WHAT THE TASK REQUIRES ::
Leave out the images and transcribe the entries below word for word.

Stored entries:
Content starts

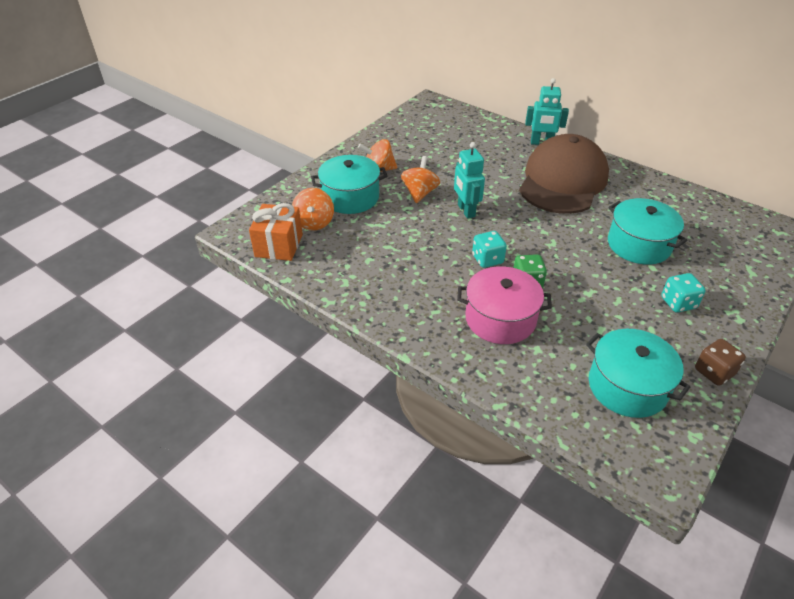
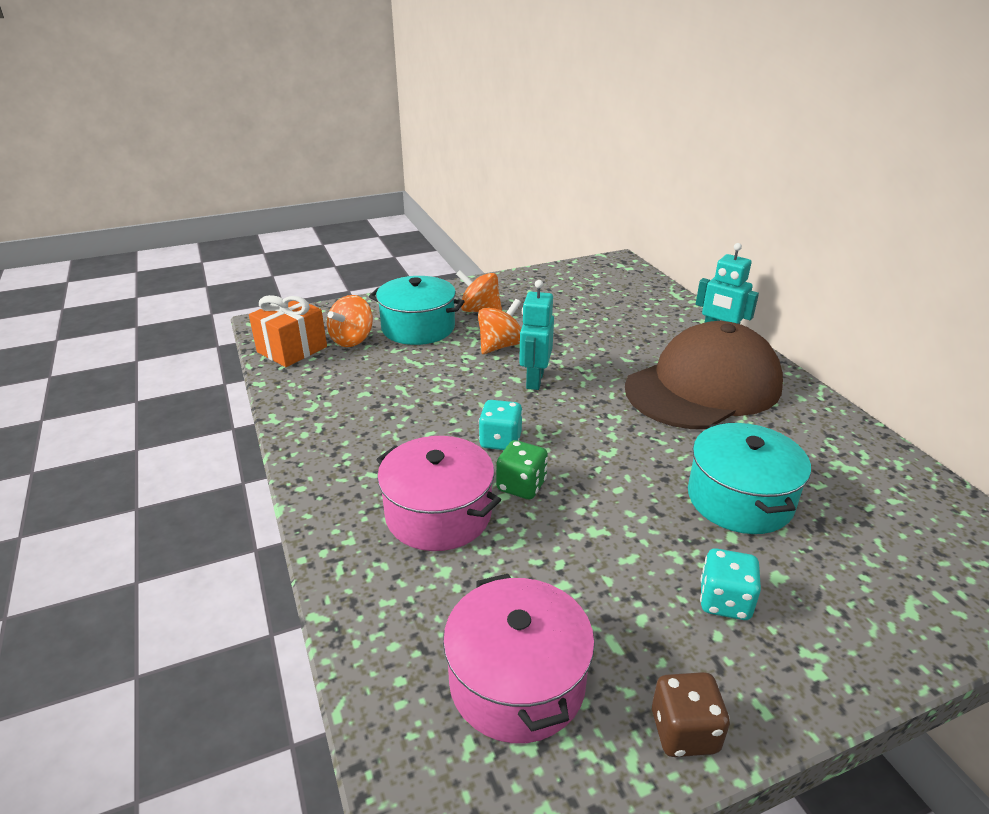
camera: 30 degrees right, 10 degrees down
(627, 386) = (517, 681): turquoise pot -> pink pot

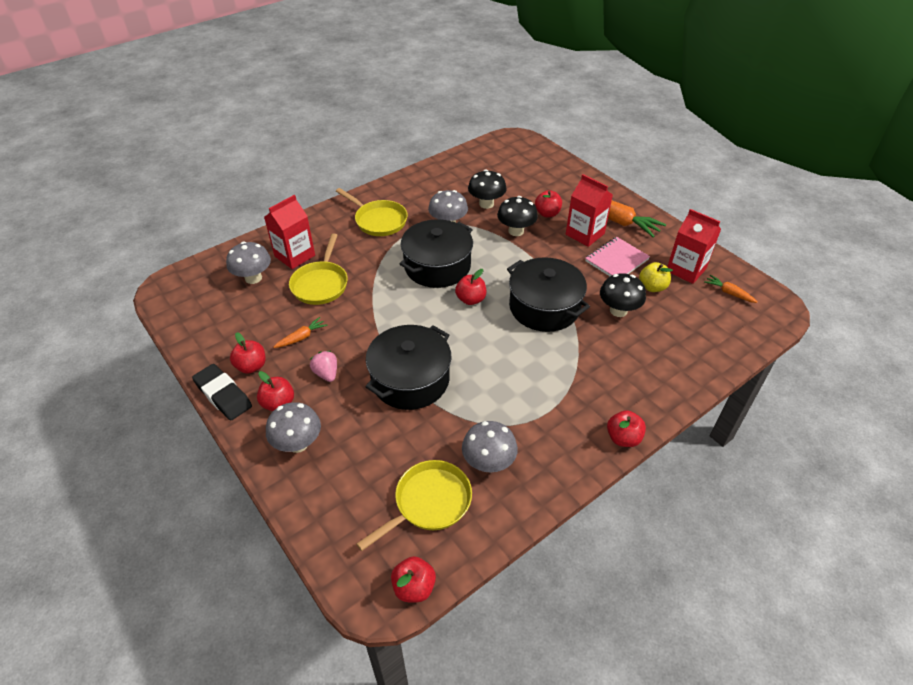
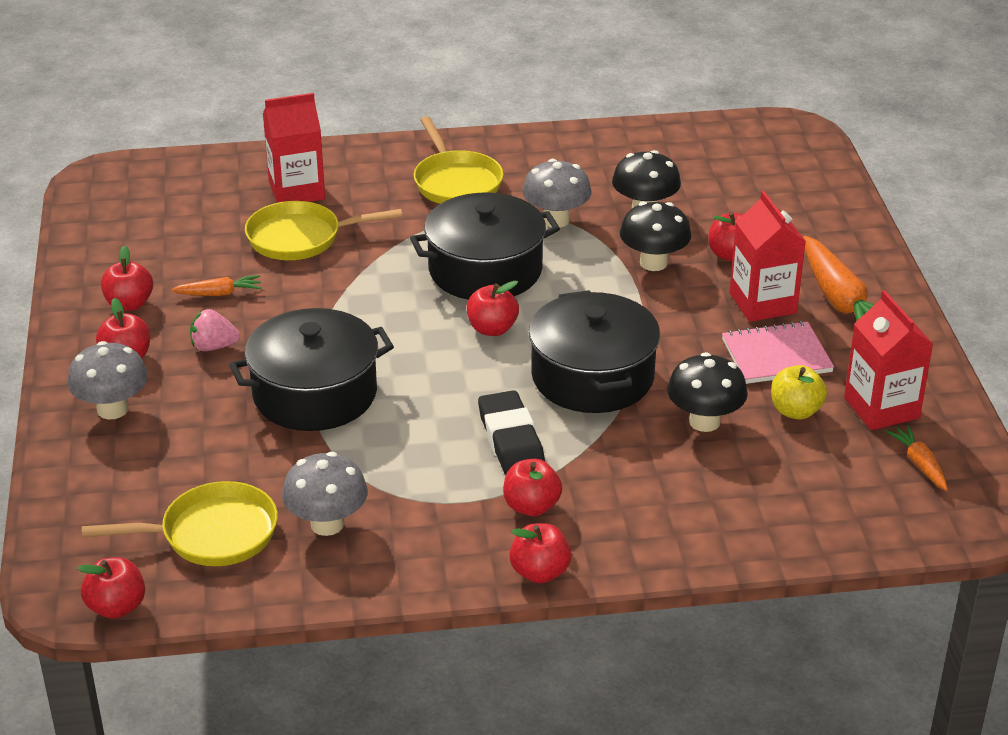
camera: 30 degrees right, 10 degrees down
(223, 395) = (70, 324): black eraser -> black eraser (511, 440)
(253, 278) = (219, 201): grey mushroom -> none
(320, 284) = (300, 238): yellow pan -> yellow pan turned 45 degrees clockwise
(326, 373) = (214, 346): pink strawberry -> pink strawberry turned 90 degrees counterclockwise
(583, 399) = (531, 506): none -> red apple

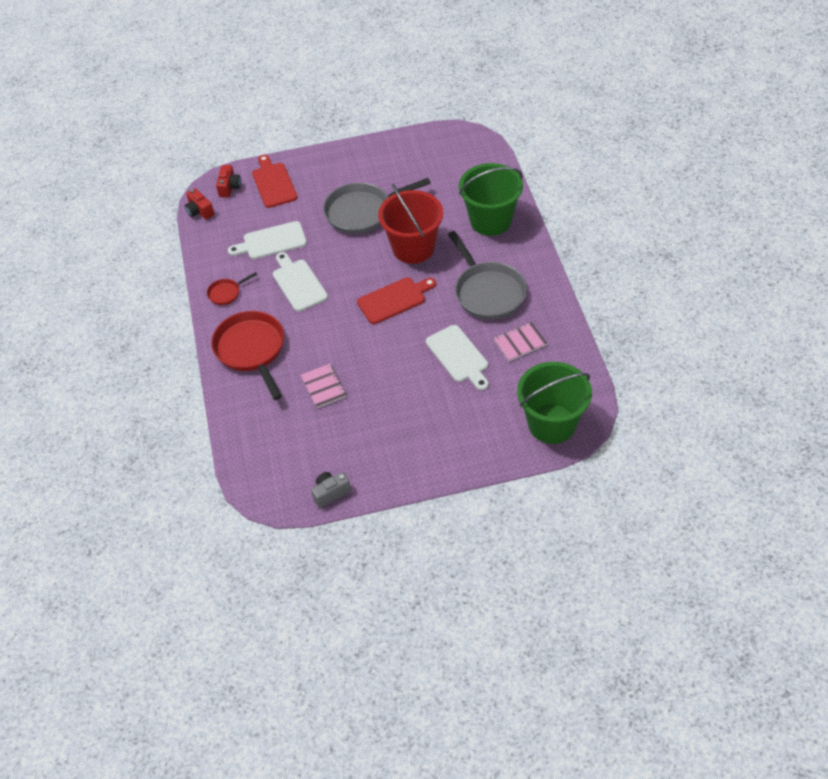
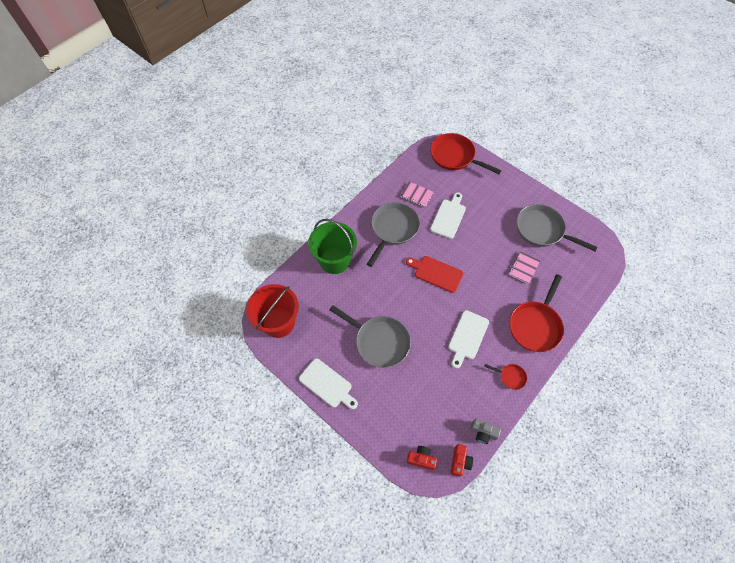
camera: 130 degrees left, 10 degrees up
(229, 187) = (421, 459): red camera -> red camera turned 45 degrees clockwise
(271, 241) = (448, 382): white cutting board -> white cutting board (327, 384)
(273, 183) = (394, 426): red cutting board -> none
(330, 493) = (576, 222): grey camera -> grey camera (483, 433)
(353, 444) = (542, 230): none -> grey pan
(413, 248) = (388, 289): red bucket -> red bucket (278, 322)
(552, 424) = (455, 156): green bucket -> red pan

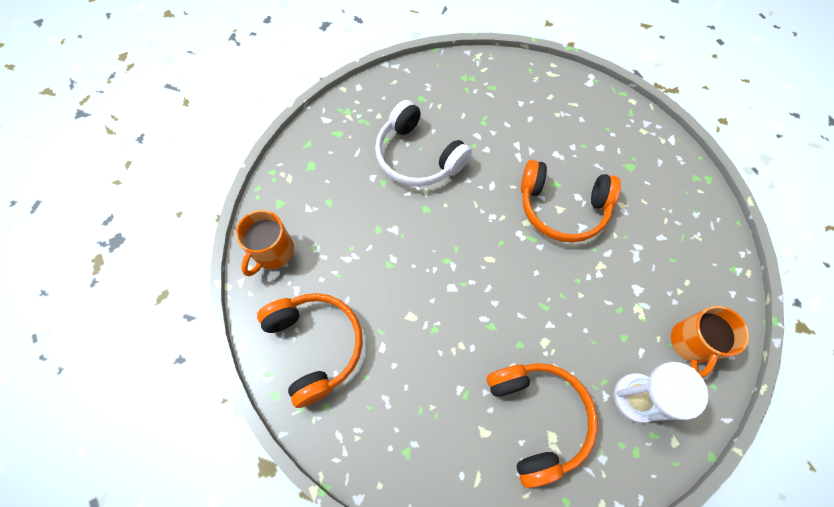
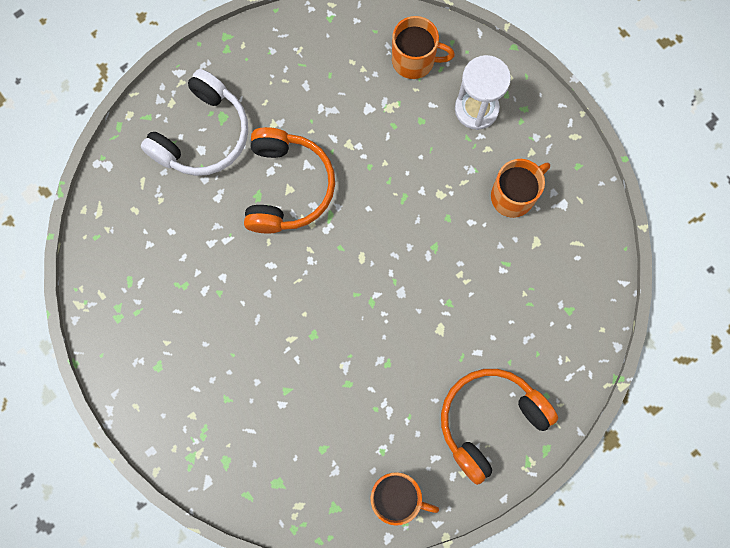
camera: 100 degrees left, 10 degrees up
(418, 156) = (245, 356): white headphones -> white headphones (202, 135)
(537, 418) = (513, 196): orange headphones -> orange mug

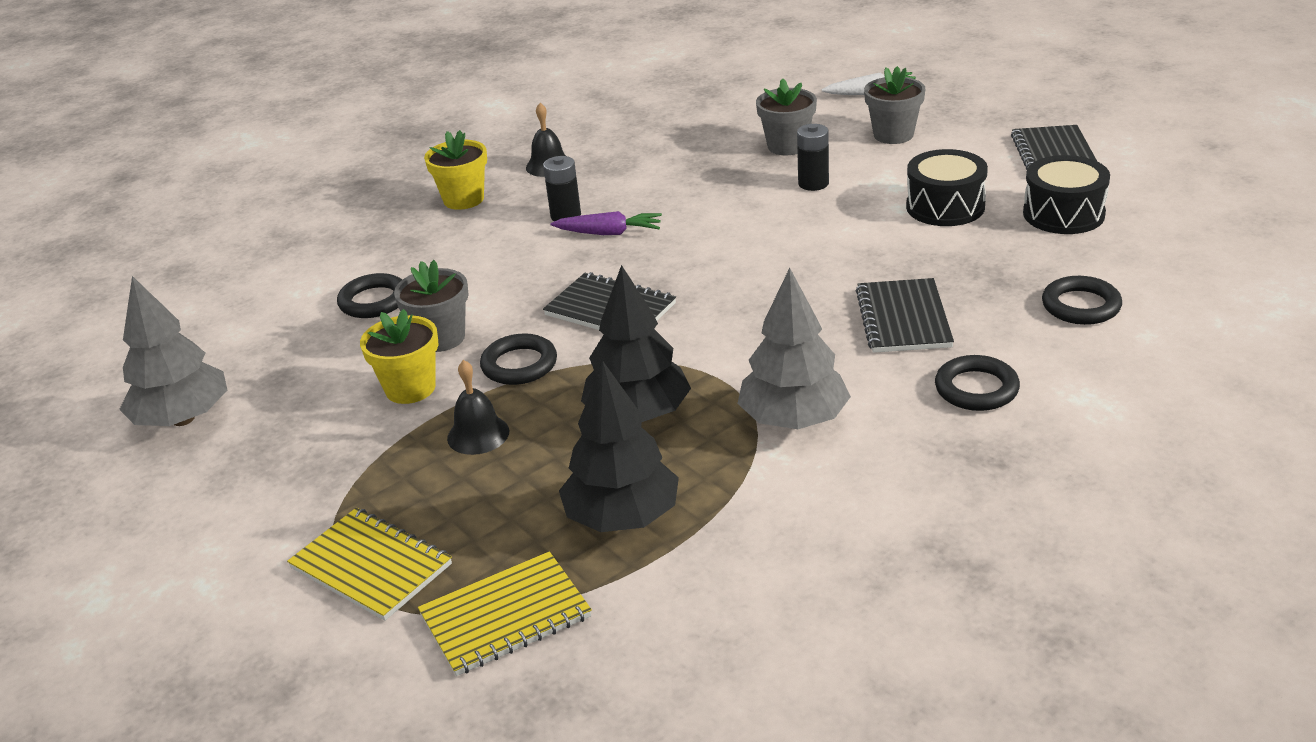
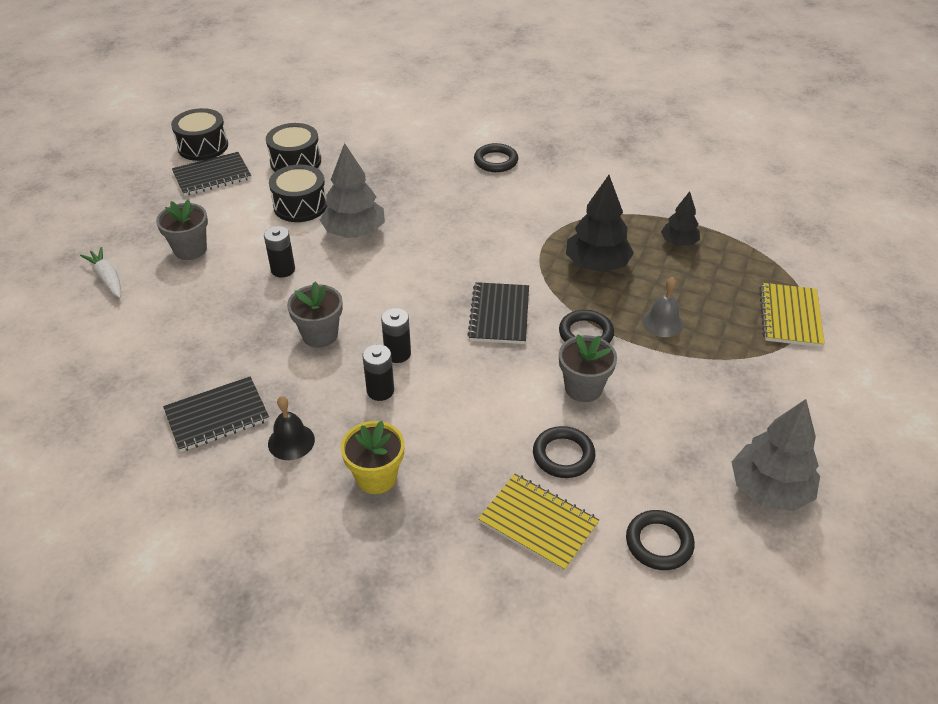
camera: 120 degrees left, 10 degrees up
(410, 388) = (646, 376): yellow flower pot -> none
(478, 434) = (662, 322): black bell -> grey bell
(505, 616) = (772, 256): yellow notebook -> yellow notebook (538, 523)
(609, 233) = (397, 354): purple carrot -> black battery
(622, 517) = (678, 242): black tree -> black tree, size x0.60
(787, 146) = (220, 299): grey flower pot -> grey flower pot (320, 335)
(793, 420) = (561, 210): grey tree -> grey tree (354, 232)
(903, 318) = (443, 195): black notebook -> black notebook (217, 416)
(1081, 306) = (399, 143): black ring -> black ring (659, 543)
(1139, 153) = (203, 146): none -> black drum

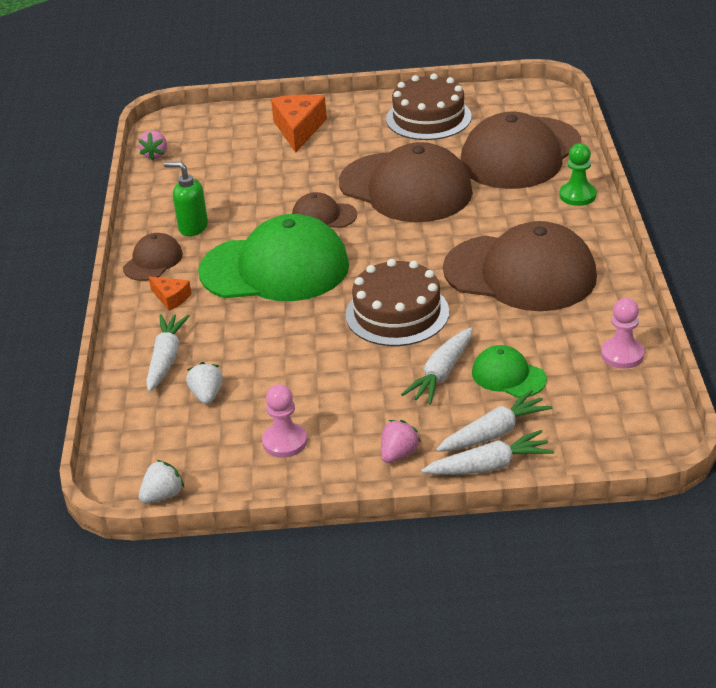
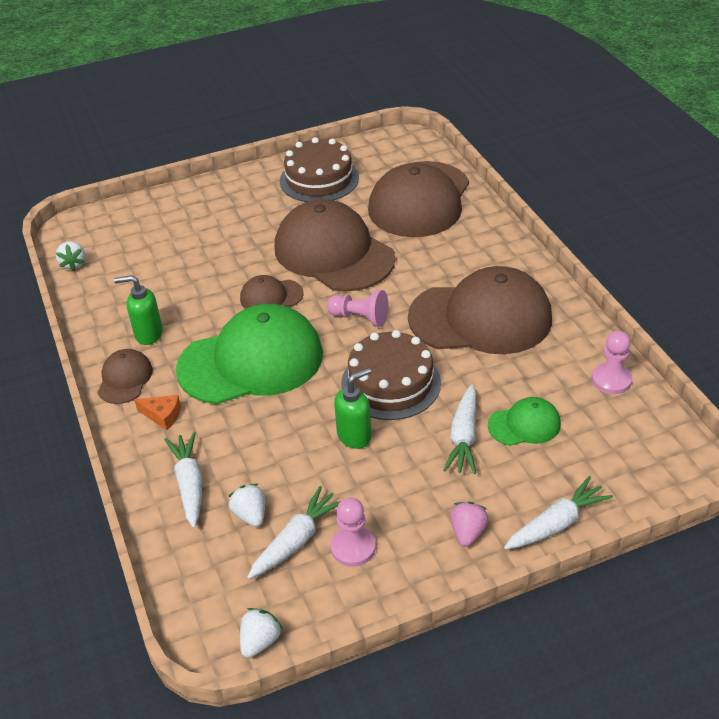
camera: 20 degrees left, 5 degrees up
(155, 155) = (73, 264): pink strawberry -> white strawberry
(298, 129) = (203, 212): orange cheese -> none
(337, 351) = (355, 436): none -> green soap dispenser
(399, 250) = (360, 318): none -> pink pawn
(405, 188) = (333, 253): brown cap -> brown cap turned 150 degrees counterclockwise
(494, 433) = (543, 487): white carrot -> white carrot (296, 540)
(508, 376) = (524, 425): green cap -> green cap turned 150 degrees clockwise
(577, 195) = (490, 231): green pawn -> none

Content ends

SOLUTION TO THIS TASK ::
camera: 30 degrees right, 10 degrees down
(627, 386) = (517, 681): turquoise pot -> pink pot

camera: 30 degrees right, 10 degrees down
(223, 395) = (70, 324): black eraser -> black eraser (511, 440)
(253, 278) = (219, 201): grey mushroom -> none
(320, 284) = (300, 238): yellow pan -> yellow pan turned 45 degrees clockwise
(326, 373) = (214, 346): pink strawberry -> pink strawberry turned 90 degrees counterclockwise
(583, 399) = (531, 506): none -> red apple

camera: 130 degrees left, 10 degrees up
(229, 187) = (421, 459): red camera -> red camera turned 45 degrees clockwise
(271, 241) = (448, 382): white cutting board -> white cutting board (327, 384)
(273, 183) = (394, 426): red cutting board -> none
(330, 493) = (576, 222): grey camera -> grey camera (483, 433)
(353, 444) = (542, 230): none -> grey pan
(413, 248) = (388, 289): red bucket -> red bucket (278, 322)
(552, 424) = (455, 156): green bucket -> red pan

camera: 100 degrees left, 10 degrees up
(418, 156) = (245, 356): white headphones -> white headphones (202, 135)
(537, 418) = (513, 196): orange headphones -> orange mug

camera: 120 degrees left, 10 degrees up
(410, 388) = (646, 376): yellow flower pot -> none
(478, 434) = (662, 322): black bell -> grey bell
(505, 616) = (772, 256): yellow notebook -> yellow notebook (538, 523)
(609, 233) = (397, 354): purple carrot -> black battery
(622, 517) = (678, 242): black tree -> black tree, size x0.60
(787, 146) = (220, 299): grey flower pot -> grey flower pot (320, 335)
(793, 420) = (561, 210): grey tree -> grey tree (354, 232)
(903, 318) = (443, 195): black notebook -> black notebook (217, 416)
(1081, 306) = (399, 143): black ring -> black ring (659, 543)
(1139, 153) = (203, 146): none -> black drum

camera: 20 degrees left, 5 degrees up
(155, 155) = (73, 264): pink strawberry -> white strawberry
(298, 129) = (203, 212): orange cheese -> none
(337, 351) = (355, 436): none -> green soap dispenser
(399, 250) = (360, 318): none -> pink pawn
(405, 188) = (333, 253): brown cap -> brown cap turned 150 degrees counterclockwise
(494, 433) = (543, 487): white carrot -> white carrot (296, 540)
(508, 376) = (524, 425): green cap -> green cap turned 150 degrees clockwise
(577, 195) = (490, 231): green pawn -> none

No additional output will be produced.